Your assignment >>
Repeat the whole listing exactly, leaving nothing out.

The data >>

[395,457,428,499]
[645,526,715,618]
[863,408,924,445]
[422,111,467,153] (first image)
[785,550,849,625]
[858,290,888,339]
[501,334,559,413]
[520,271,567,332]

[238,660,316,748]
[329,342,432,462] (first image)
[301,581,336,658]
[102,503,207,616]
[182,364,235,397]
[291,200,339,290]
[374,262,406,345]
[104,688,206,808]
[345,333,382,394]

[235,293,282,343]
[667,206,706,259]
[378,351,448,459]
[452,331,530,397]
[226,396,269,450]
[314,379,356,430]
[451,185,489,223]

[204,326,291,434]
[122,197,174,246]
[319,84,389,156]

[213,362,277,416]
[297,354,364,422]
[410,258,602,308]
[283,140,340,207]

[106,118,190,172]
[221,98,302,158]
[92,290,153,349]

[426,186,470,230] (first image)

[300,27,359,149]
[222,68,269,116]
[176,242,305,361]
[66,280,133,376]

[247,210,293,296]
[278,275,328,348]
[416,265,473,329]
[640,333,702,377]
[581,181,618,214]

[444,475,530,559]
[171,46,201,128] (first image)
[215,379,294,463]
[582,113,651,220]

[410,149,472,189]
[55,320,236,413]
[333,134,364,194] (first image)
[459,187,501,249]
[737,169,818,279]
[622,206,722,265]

Written answer >>
[395,457,428,499]
[645,526,715,618]
[863,408,924,445]
[422,111,467,153] (first image)
[785,550,849,625]
[858,290,888,339]
[501,334,559,413]
[520,271,567,332]

[238,660,316,748]
[329,342,432,462] (first image)
[301,581,336,658]
[102,503,207,616]
[182,364,235,397]
[291,200,339,290]
[374,262,406,345]
[104,688,206,808]
[345,333,382,394]

[235,293,282,343]
[667,206,706,259]
[378,351,448,459]
[452,331,530,397]
[226,396,269,450]
[314,379,356,430]
[451,185,489,223]

[204,326,291,434]
[122,197,174,246]
[319,84,389,156]

[213,362,277,416]
[297,354,364,422]
[410,258,602,308]
[283,140,340,207]

[106,118,190,172]
[221,98,302,158]
[92,290,153,349]

[426,186,470,230] (first image)

[300,27,359,149]
[222,68,269,116]
[176,242,305,361]
[66,280,133,376]

[247,210,293,296]
[278,275,328,348]
[416,265,473,329]
[640,333,702,377]
[581,181,618,214]

[444,475,530,559]
[171,46,201,128] (first image)
[215,379,294,463]
[582,113,651,220]

[410,149,472,189]
[55,320,236,413]
[333,134,364,194] (first image)
[459,187,501,249]
[737,169,818,279]
[622,206,722,265]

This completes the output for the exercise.